> _Task description_
The reply must contain exactly the lines below from the one with "C203: 68nF (W7, W9) -> 68nF (GND, W9)" down to the one with "U201 pin THR: W9 -> none", both included, and nothing more; please omit the pictures.

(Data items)
----
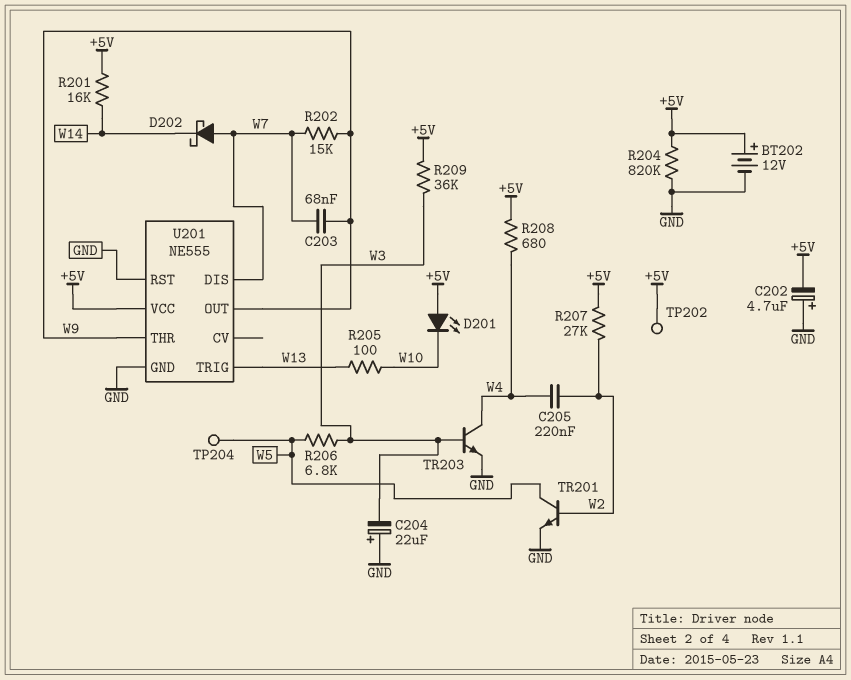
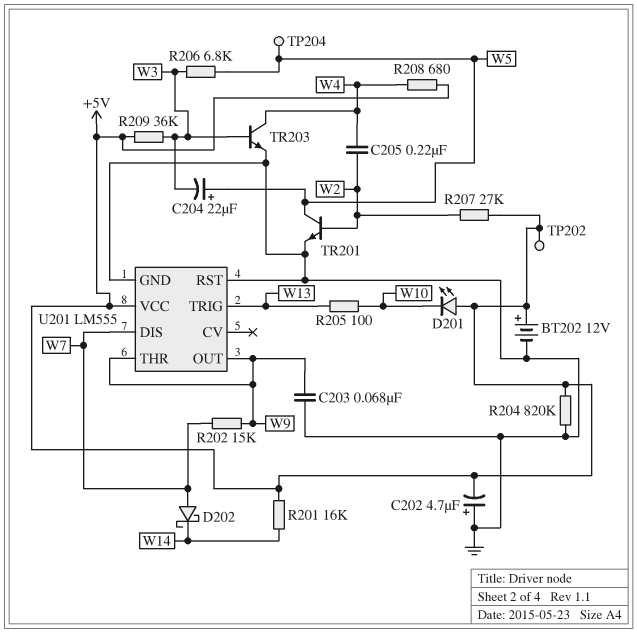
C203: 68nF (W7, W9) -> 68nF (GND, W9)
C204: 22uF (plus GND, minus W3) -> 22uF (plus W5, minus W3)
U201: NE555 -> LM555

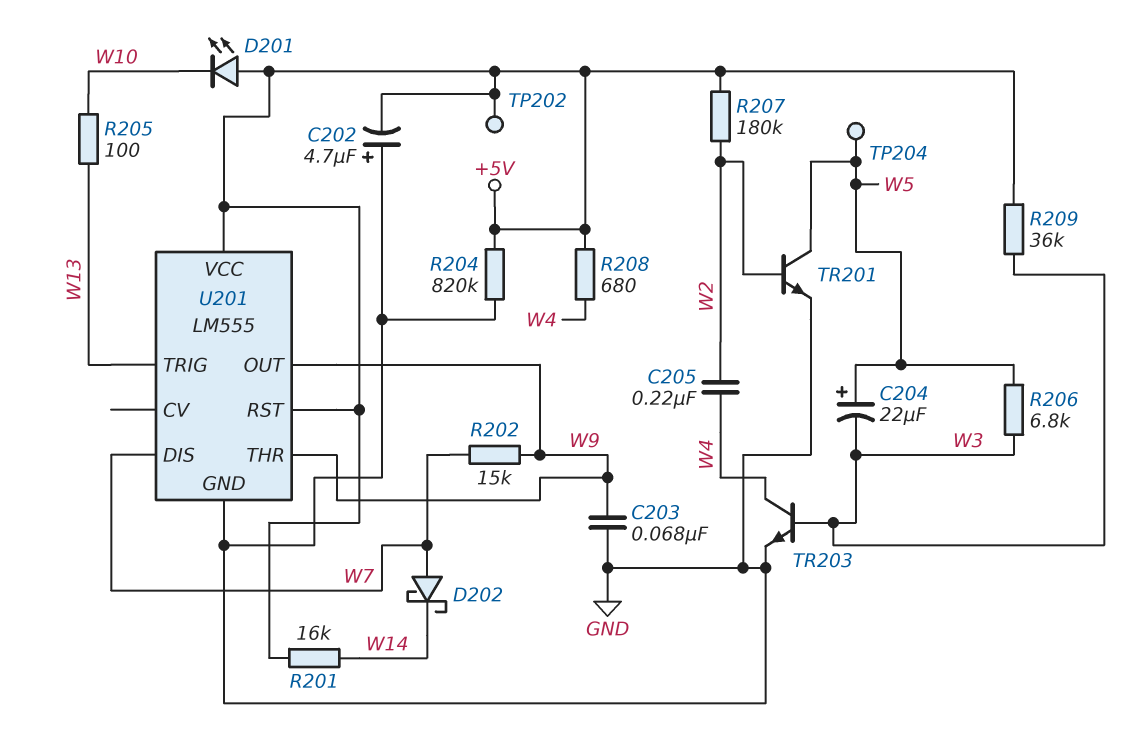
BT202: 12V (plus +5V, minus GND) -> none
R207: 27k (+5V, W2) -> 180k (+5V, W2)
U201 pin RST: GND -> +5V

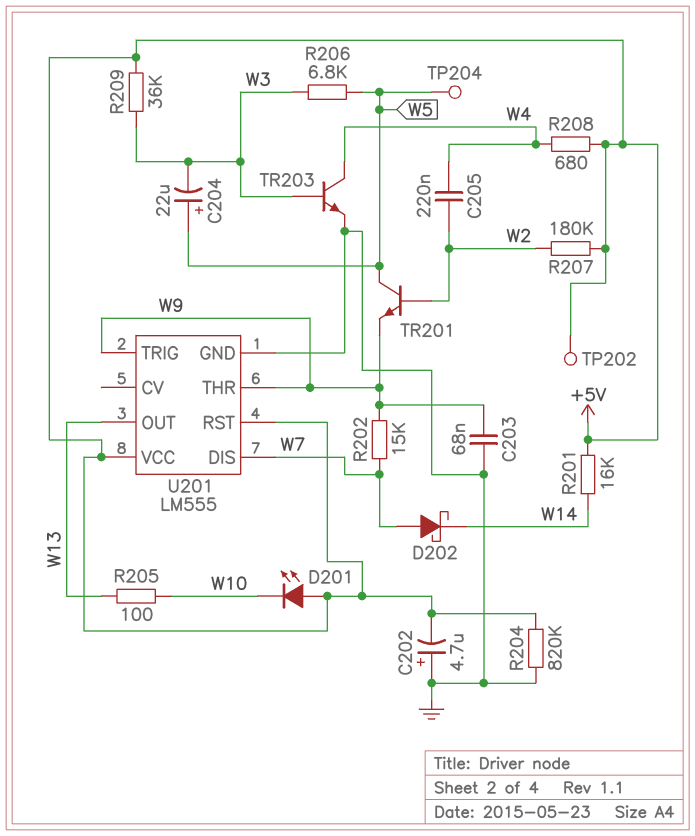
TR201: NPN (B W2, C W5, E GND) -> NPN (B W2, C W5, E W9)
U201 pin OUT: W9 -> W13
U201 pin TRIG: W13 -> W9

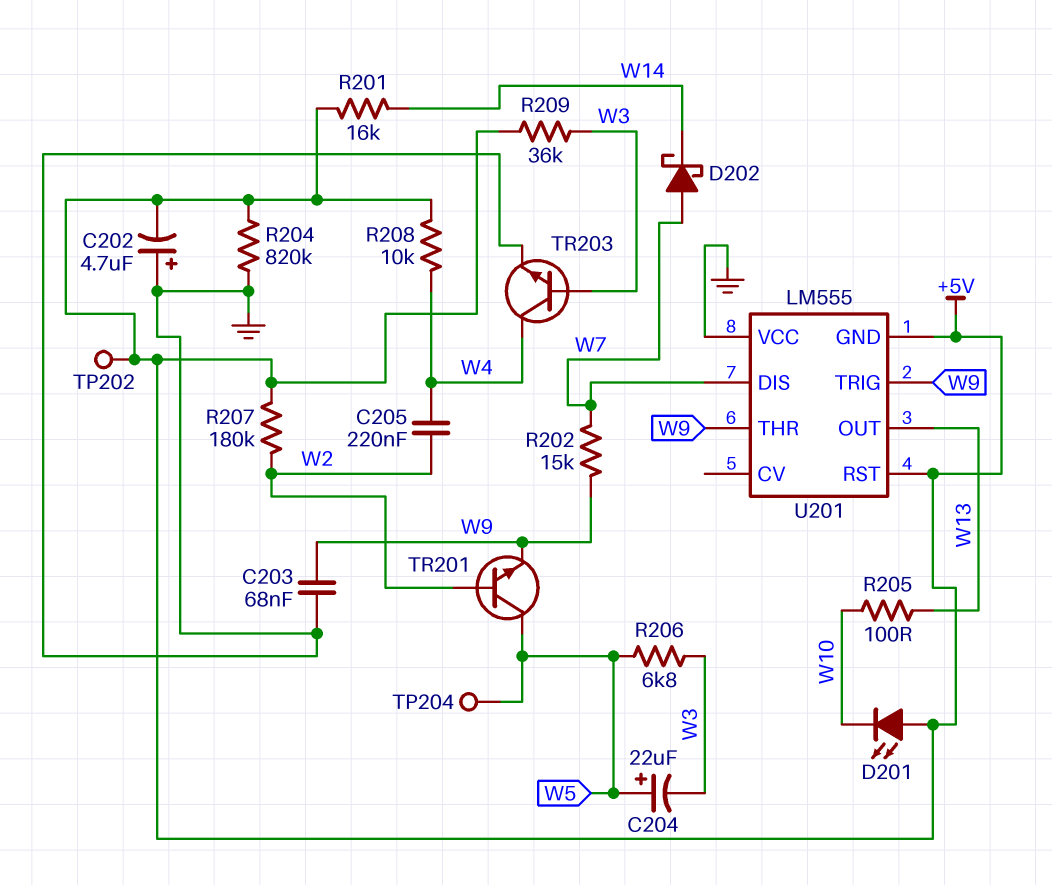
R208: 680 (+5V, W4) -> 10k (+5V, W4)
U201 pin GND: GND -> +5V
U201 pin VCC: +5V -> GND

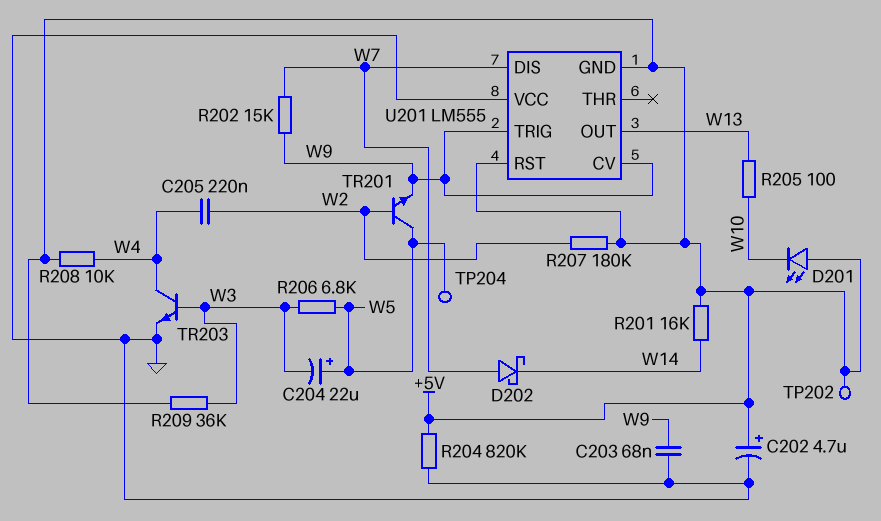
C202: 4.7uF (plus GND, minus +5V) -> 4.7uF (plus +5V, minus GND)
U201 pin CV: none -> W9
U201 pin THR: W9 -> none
----
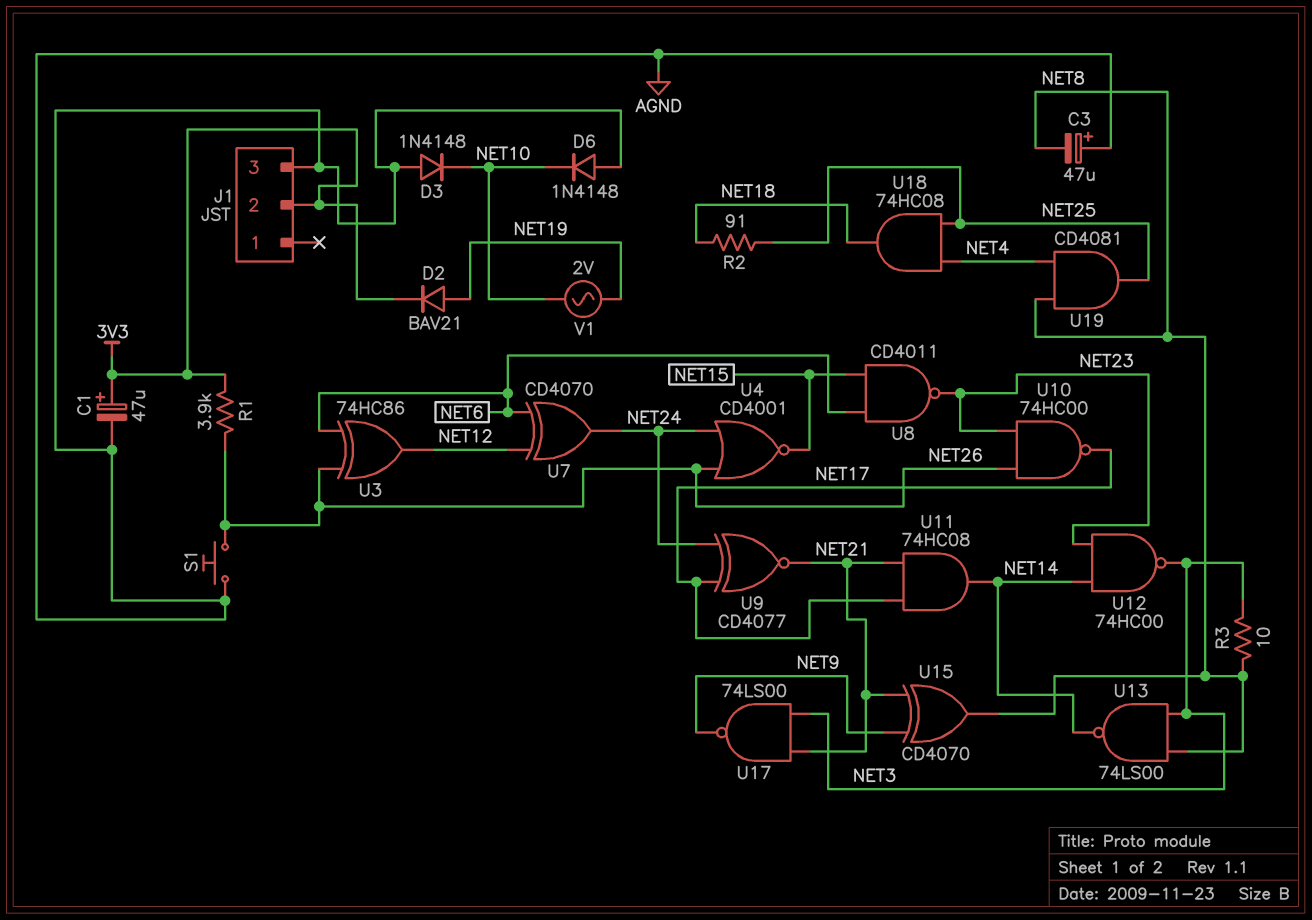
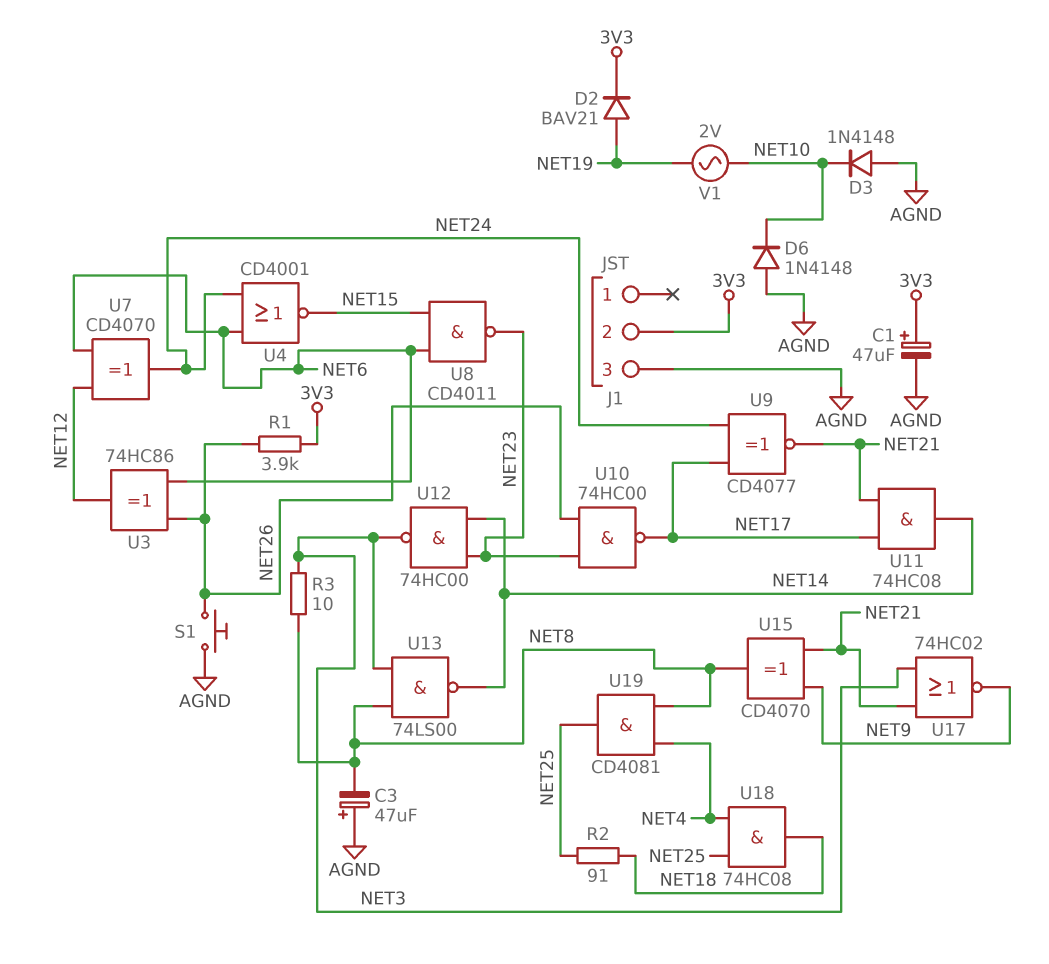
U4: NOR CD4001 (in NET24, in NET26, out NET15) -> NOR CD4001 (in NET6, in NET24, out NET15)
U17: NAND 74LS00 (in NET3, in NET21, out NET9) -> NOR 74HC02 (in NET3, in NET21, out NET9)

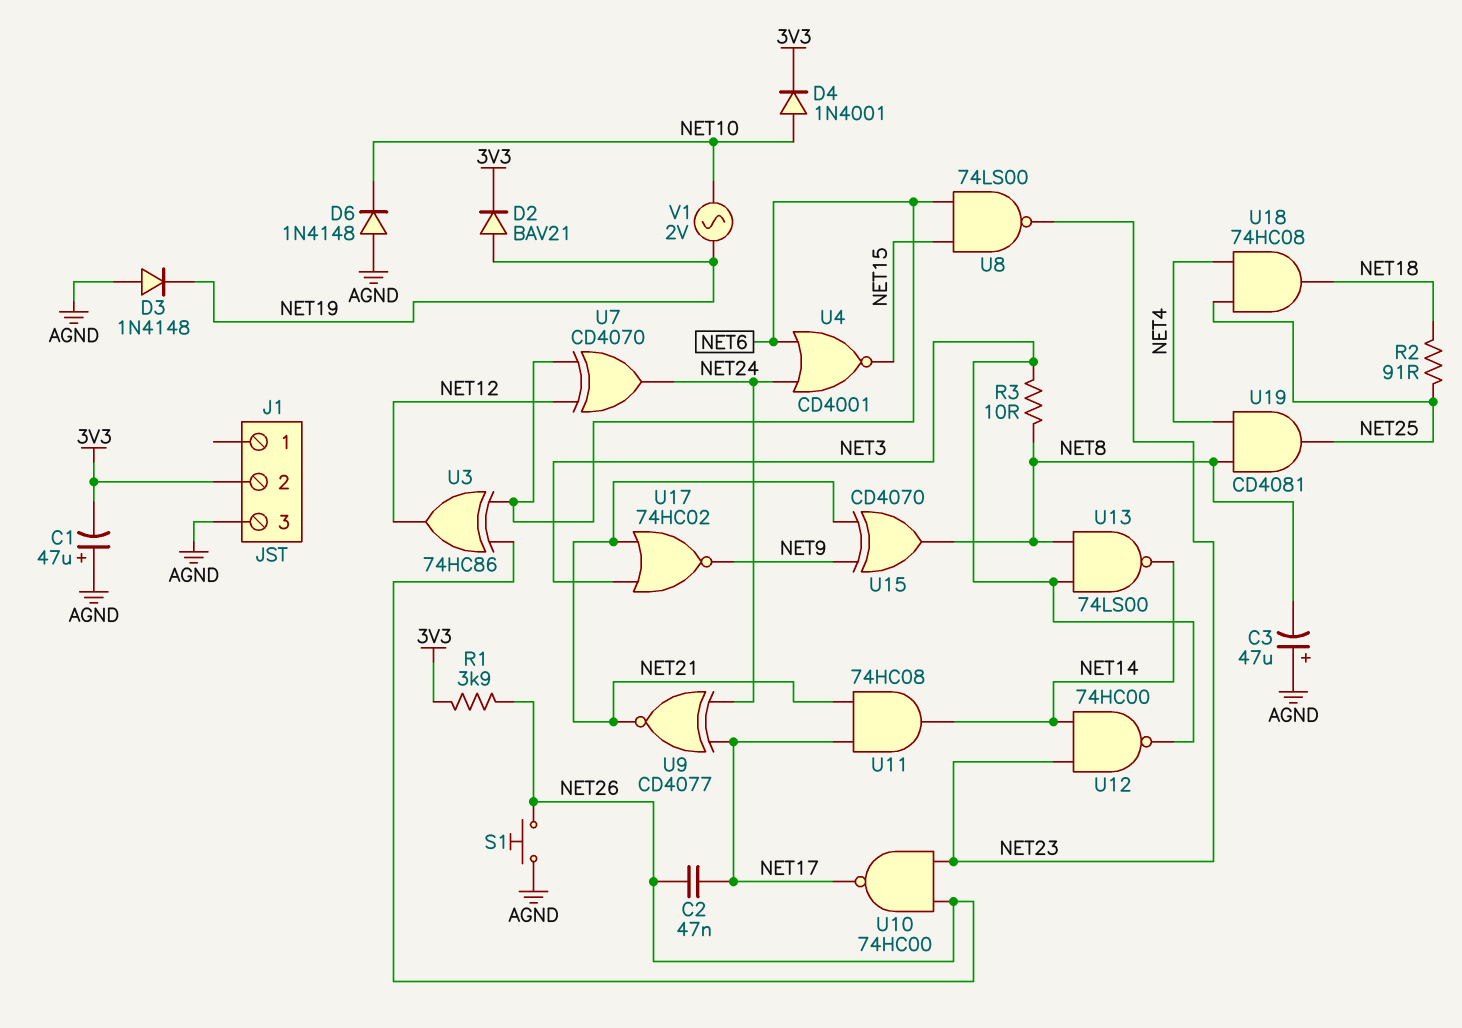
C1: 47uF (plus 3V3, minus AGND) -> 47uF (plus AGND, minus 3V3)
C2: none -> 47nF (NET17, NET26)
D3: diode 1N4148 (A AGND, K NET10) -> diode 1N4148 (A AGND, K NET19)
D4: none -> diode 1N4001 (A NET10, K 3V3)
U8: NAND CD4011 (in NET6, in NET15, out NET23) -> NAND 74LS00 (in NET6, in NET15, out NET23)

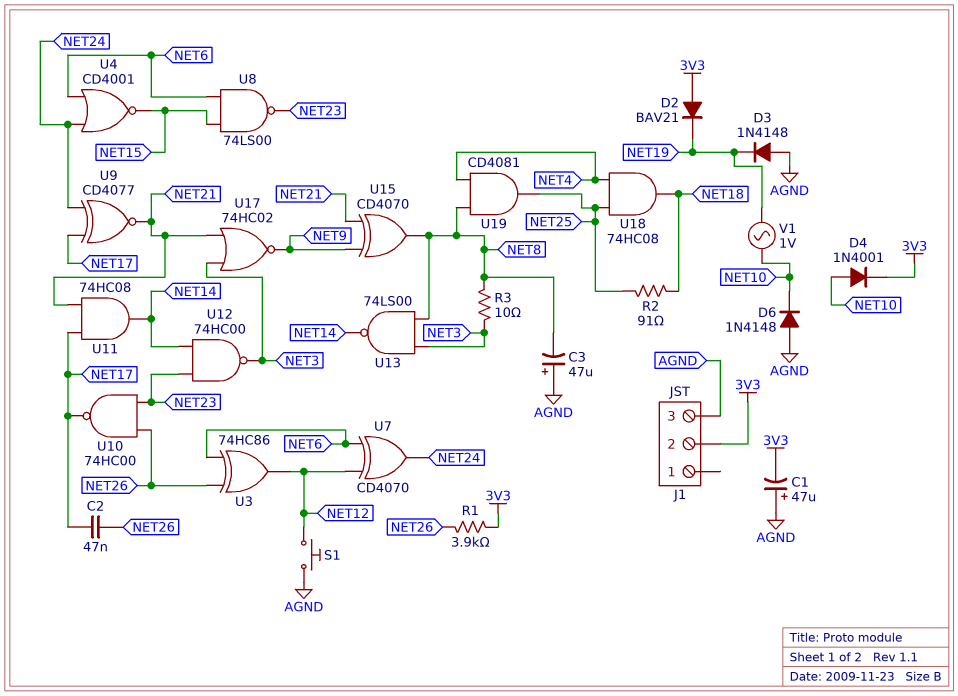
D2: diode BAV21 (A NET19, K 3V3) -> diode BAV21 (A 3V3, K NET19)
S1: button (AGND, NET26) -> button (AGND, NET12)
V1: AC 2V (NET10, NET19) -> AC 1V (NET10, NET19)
----
> _Final answer_
C203: 68nF (W7, W9) -> 68nF (GND, W9)
C204: 22uF (plus GND, minus W3) -> 22uF (plus W5, minus W3)
U201: NE555 -> LM555

BT202: 12V (plus +5V, minus GND) -> none
R207: 27k (+5V, W2) -> 180k (+5V, W2)
U201 pin RST: GND -> +5V

TR201: NPN (B W2, C W5, E GND) -> NPN (B W2, C W5, E W9)
U201 pin OUT: W9 -> W13
U201 pin TRIG: W13 -> W9

R208: 680 (+5V, W4) -> 10k (+5V, W4)
U201 pin GND: GND -> +5V
U201 pin VCC: +5V -> GND

C202: 4.7uF (plus GND, minus +5V) -> 4.7uF (plus +5V, minus GND)
U201 pin CV: none -> W9
U201 pin THR: W9 -> none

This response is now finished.